BEGIN Stored data
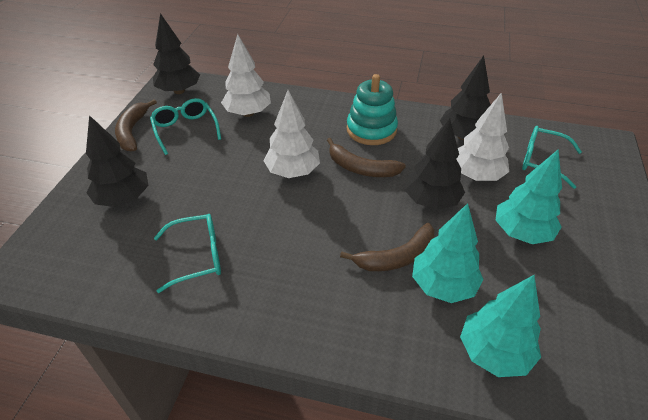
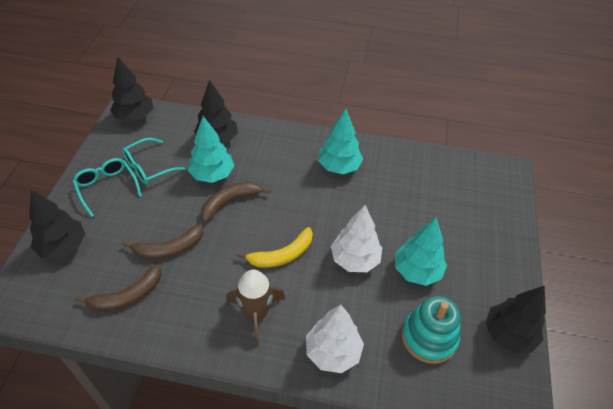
brown rocket: 0 -> 1
turquoise glasses: 3 -> 2
white tree: 3 -> 2
yellow banana: 0 -> 1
END Stored data
_Task brief:_ Return the full listing exactly as written, without any of its images.

_Written answer:_
brown rocket: 0 -> 1
turquoise glasses: 3 -> 2
white tree: 3 -> 2
yellow banana: 0 -> 1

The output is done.